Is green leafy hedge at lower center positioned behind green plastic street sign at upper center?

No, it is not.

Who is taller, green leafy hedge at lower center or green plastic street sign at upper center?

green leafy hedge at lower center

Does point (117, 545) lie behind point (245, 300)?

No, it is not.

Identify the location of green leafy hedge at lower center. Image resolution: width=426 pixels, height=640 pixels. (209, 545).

--------

*Work to be completed*. From the listing above, gather every line containing the string "hedge", case-sensitive.

*Answer for the task*.
Is green leafy hedge at lower center positioned behind green plastic street sign at upper center?
Who is taller, green leafy hedge at lower center or green plastic street sign at upper center?
green leafy hedge at lower center
Identify the location of green leafy hedge at lower center. Image resolution: width=426 pixels, height=640 pixels. (209, 545).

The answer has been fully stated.